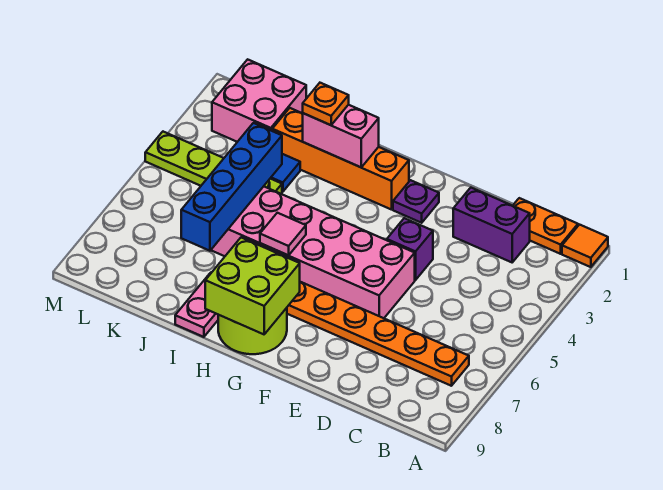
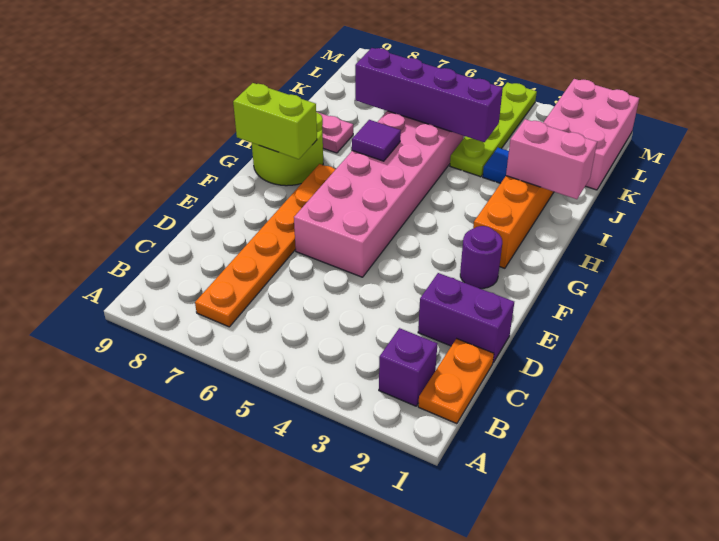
orange tile A1 level 1 -> none
purple brick C2:D2 level 1 -> purple brick D1:D2 level 1
purple brick E4 level 1 -> purple brick B2 level 1
purple plate F2 level 1 -> purple round brick F2 level 1
lime brick G8:H9 level 2 -> lime brick G8:G9 level 2
pink brick H2:I2 level 2 -> pink brick I1:I2 level 2
pink tile H6 level 2 -> purple tile H6 level 2
orange plate I2 level 3 -> none
blue brick J4:J7 level 2 -> purple brick J4:J7 level 2
pink brick K1:L2 level 1 -> pink brick K1:M2 level 1

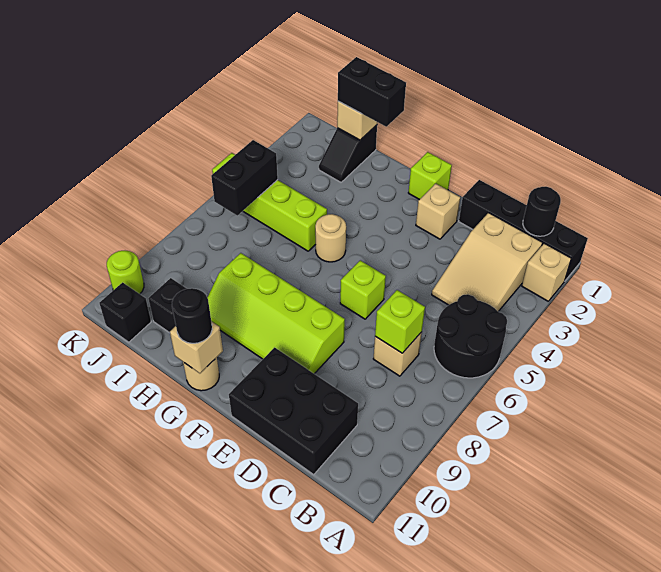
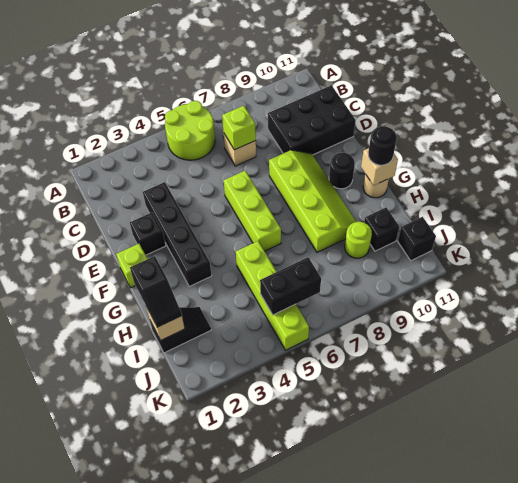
black brick A1:D1 level 1 -> black brick D3:G3 level 1
tan brick A2 level 1 -> none
black round brick A5:B6 level 1 -> lime round brick A5:B6 level 1
black round brick B1 level 2 -> black round brick F10 level 1
tan slope B2:C4 level 1 top 2 -> none
black brick C10:E11 level 1 -> black brick C9:D11 level 1
tan brick E2 level 1 -> black brick E2 level 1
lime brick E6 level 1 -> lime brick E6:G6 level 1
tan round brick G5 level 1 -> none
black brick H1:I1 level 3 -> black slope H1:I1 level 3 top H
lime round brick K10 level 1 -> lime round brick I9 level 1

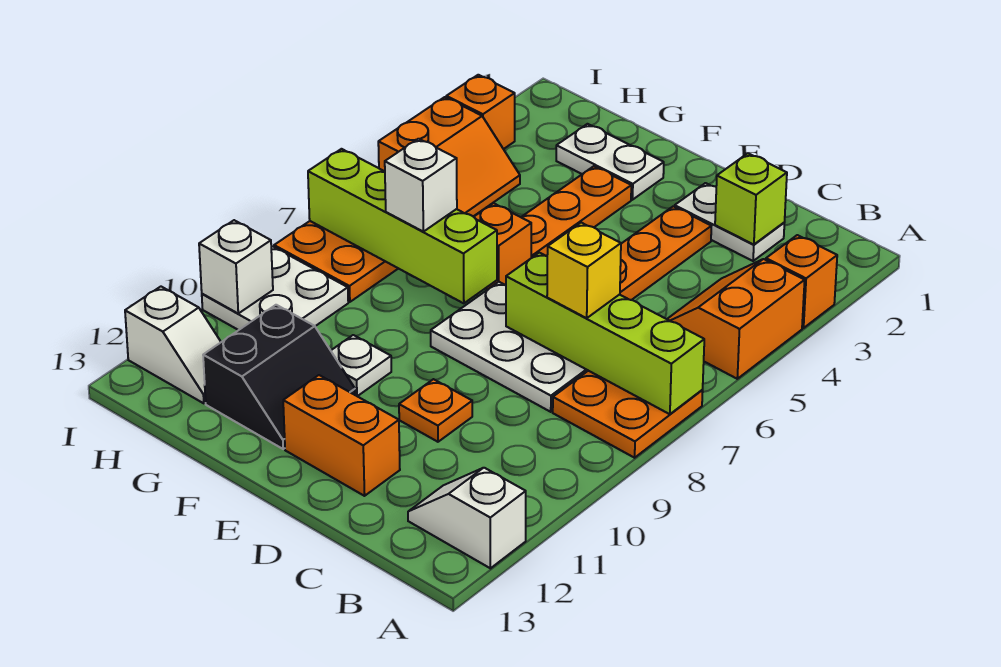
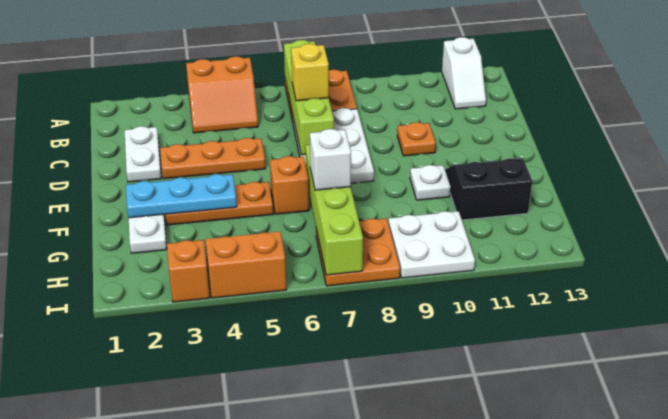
orange brick A3 level 1 -> none
lime brick C2 level 2 -> none
orange brick D12:E12 level 1 -> none
none -> cyan plate F2:F4 level 2
white slope H12:I12 level 1 top I -> none
white brick I10 level 2 -> none

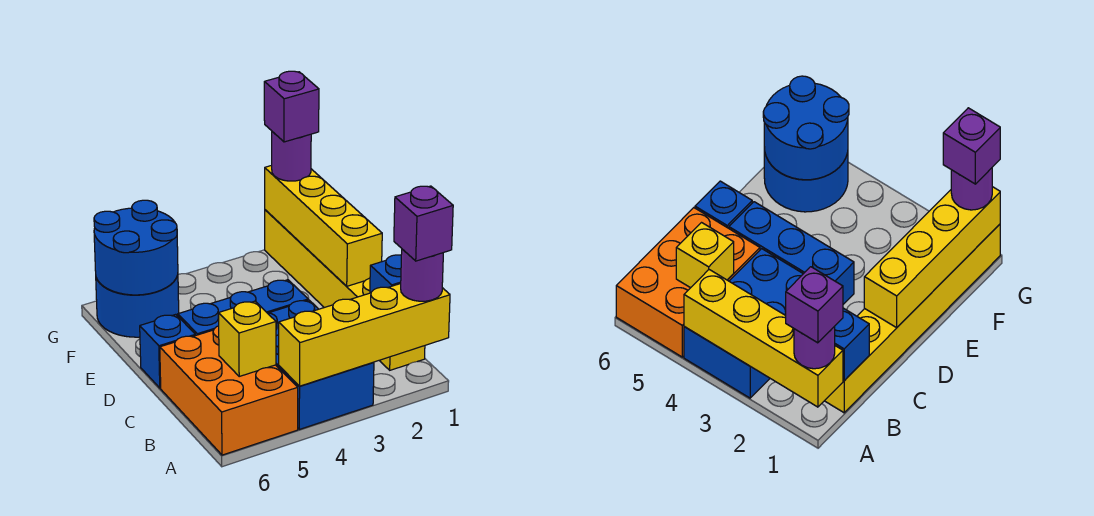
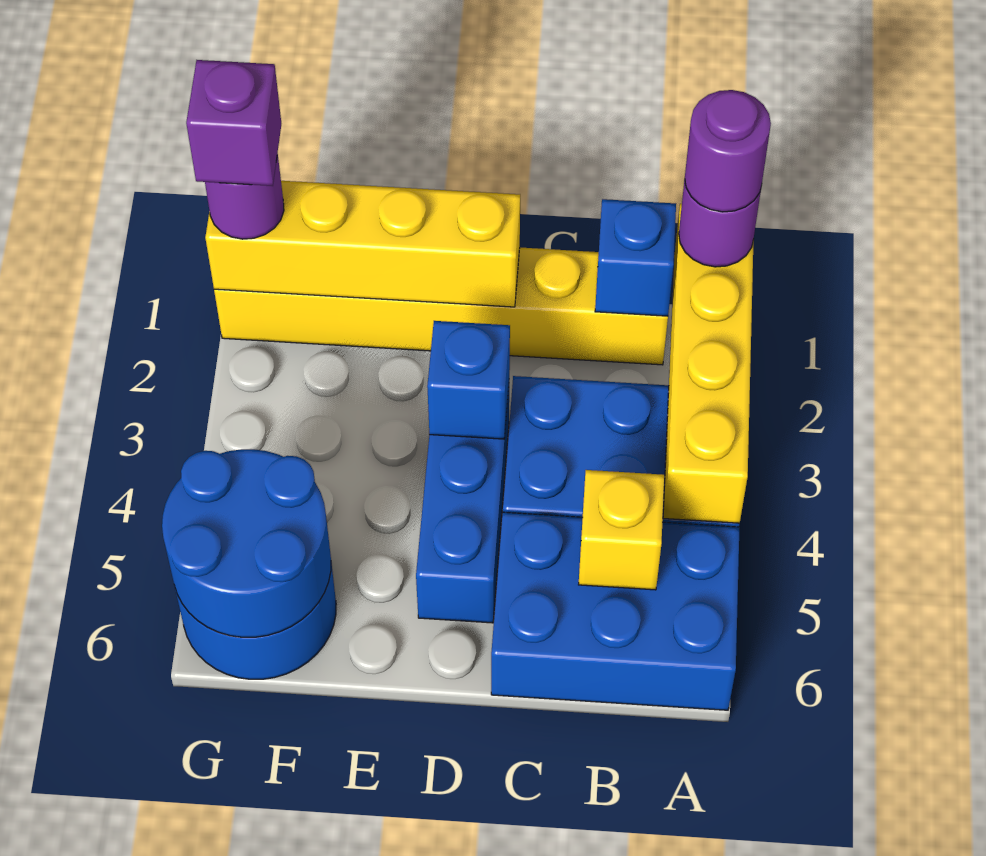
purple brick A1 level 4 -> purple round brick A1 level 4
orange brick A5:C6 level 1 -> blue brick A5:C6 level 1
blue brick D6 level 1 -> blue brick D3 level 2

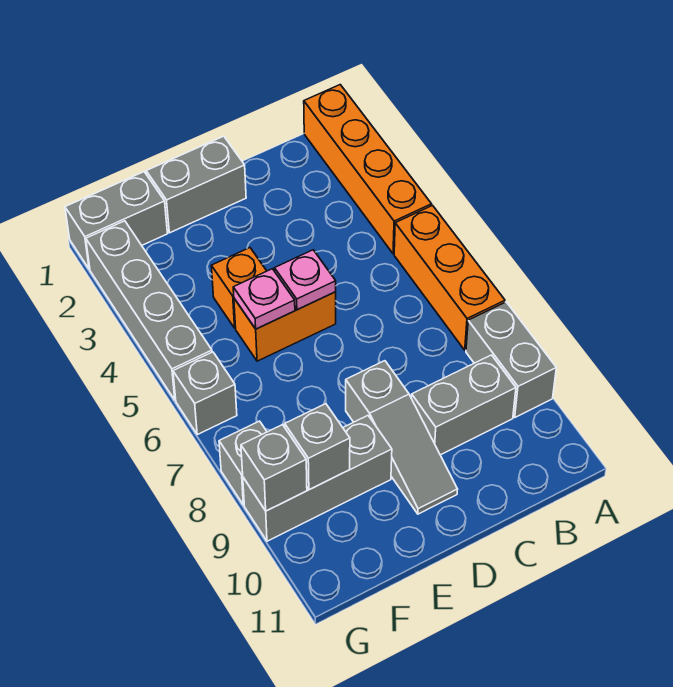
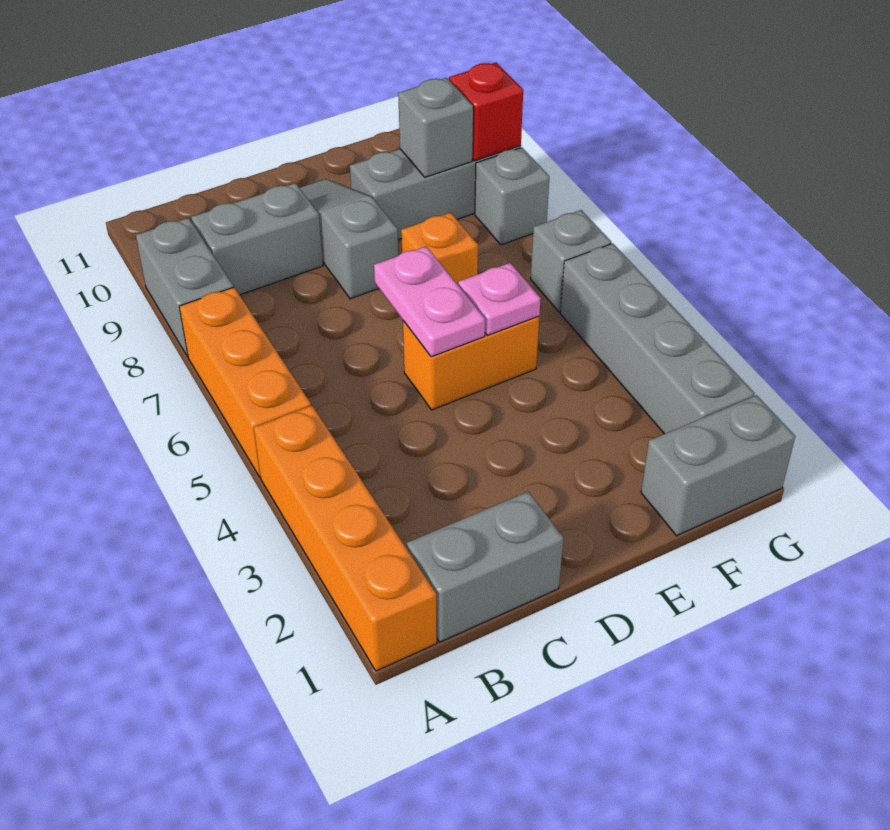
grey brick D1:E1 level 1 -> grey brick B1:C1 level 1
pink plate D5 level 2 -> pink plate D5:D6 level 2
orange brick E4 level 1 -> orange brick E7 level 1
grey brick G9 level 2 -> red brick G9 level 2

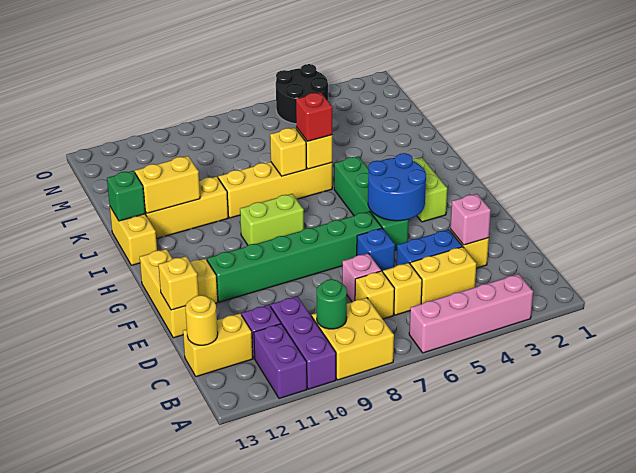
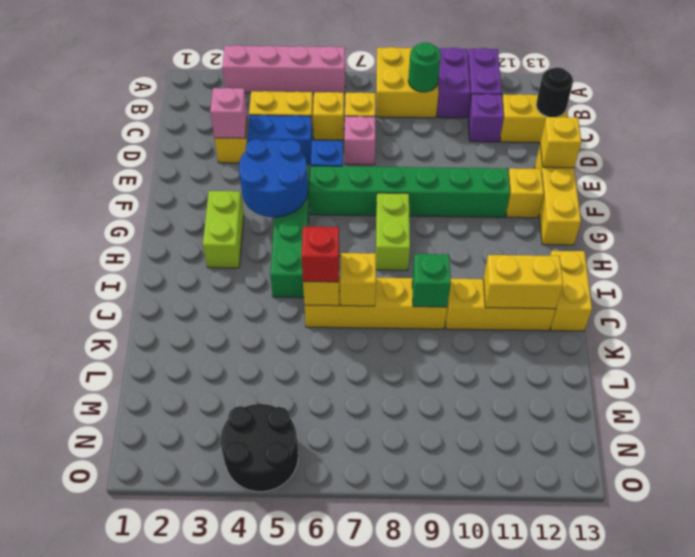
purple brick A10:C10 level 1 -> purple brick A10:B10 level 1
yellow round brick C13 level 2 -> black round brick C13 level 2
lime brick H8:H9 level 1 -> lime brick G8:H8 level 1
green brick J13 level 2 -> green brick J9 level 2

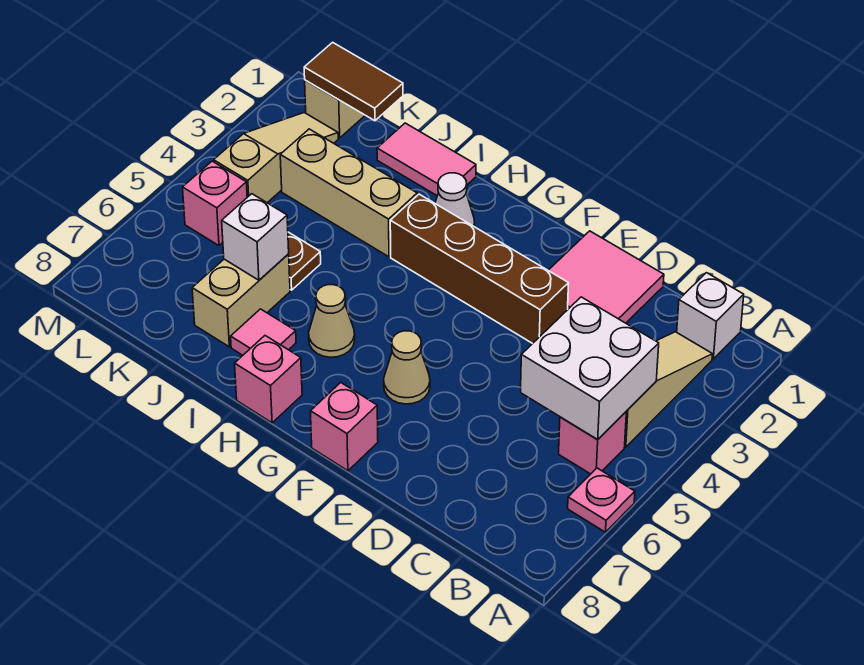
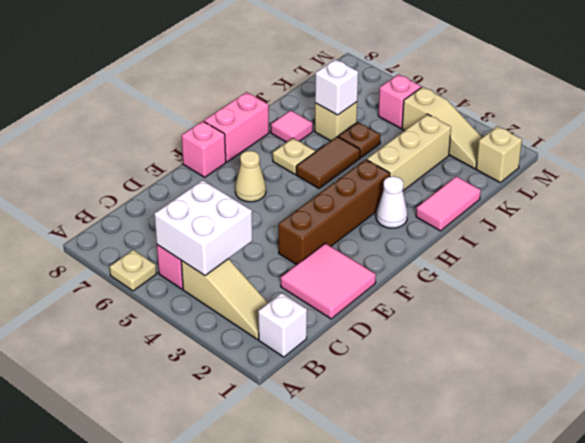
pink plate A6 level 1 -> tan plate A6 level 1
tan cone H6 level 1 -> tan plate H6 level 1
pink brick H8 level 1 -> pink brick G8:H8 level 1
tan brick J6:J7 level 1 -> tan brick J6 level 1
brown tile K1:L1 level 2 -> brown tile H5:I5 level 1

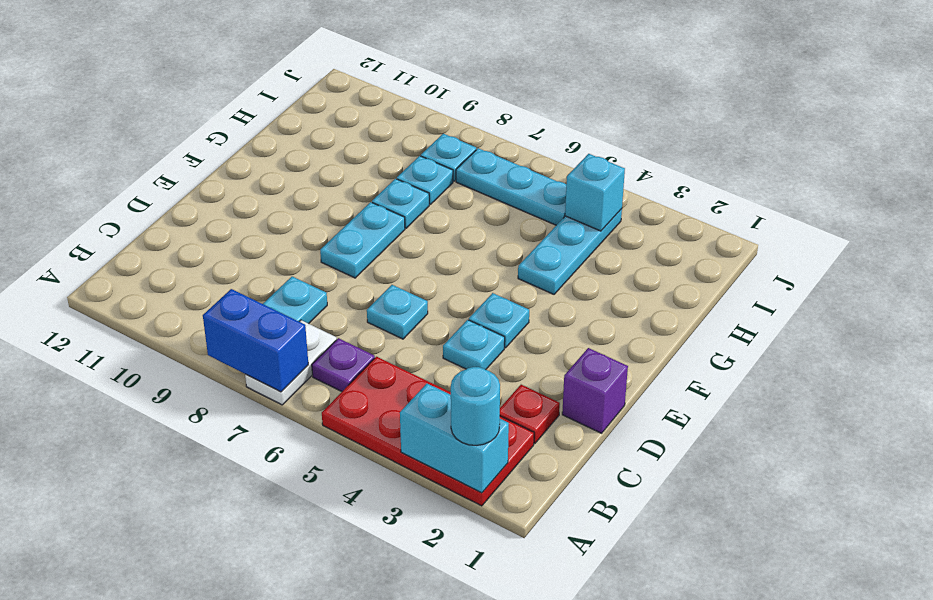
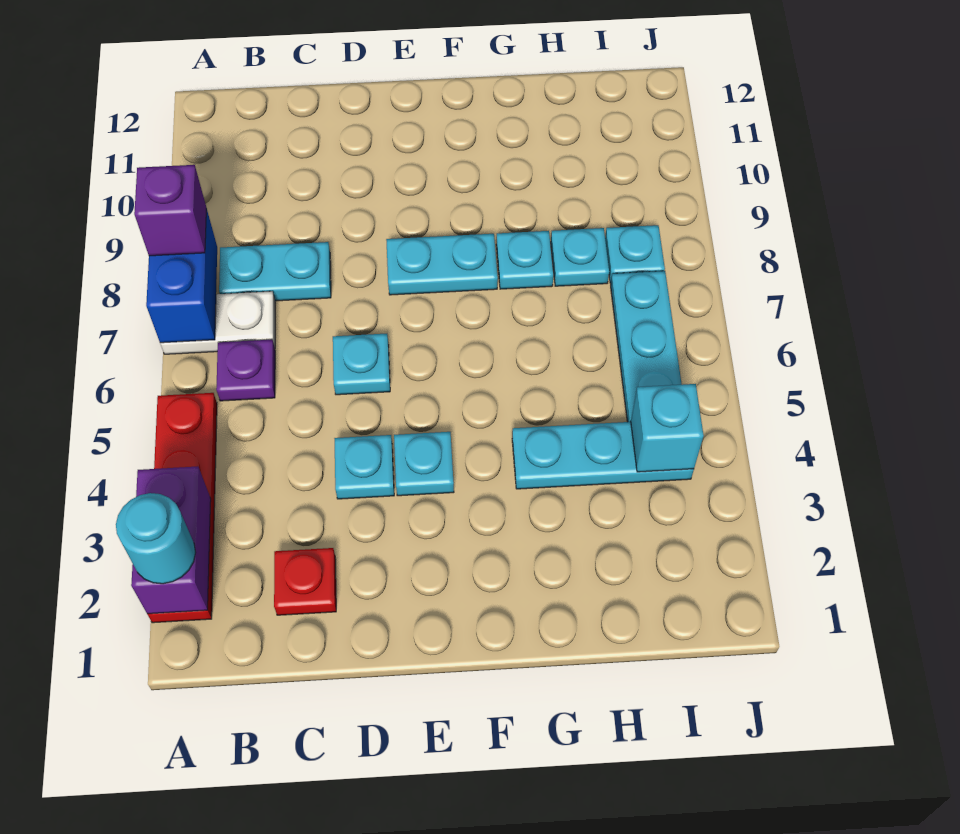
red plate A2:B5 level 1 -> red plate A2:A5 level 1
cyan brick A2:A3 level 2 -> purple brick A2:A3 level 2
purple brick D1 level 1 -> purple brick A8 level 3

___

> _TO DO_: Above are the records; please give again, exactly and in full, only the lines that run from the line with "orange plate I2 level 3 -> none" through the line with "tan brick E2", with no pictures.

> _RESULT BELOW_:
orange plate I2 level 3 -> none
blue brick J4:J7 level 2 -> purple brick J4:J7 level 2
pink brick K1:L2 level 1 -> pink brick K1:M2 level 1

black brick A1:D1 level 1 -> black brick D3:G3 level 1
tan brick A2 level 1 -> none
black round brick A5:B6 level 1 -> lime round brick A5:B6 level 1
black round brick B1 level 2 -> black round brick F10 level 1
tan slope B2:C4 level 1 top 2 -> none
black brick C10:E11 level 1 -> black brick C9:D11 level 1
tan brick E2 level 1 -> black brick E2 level 1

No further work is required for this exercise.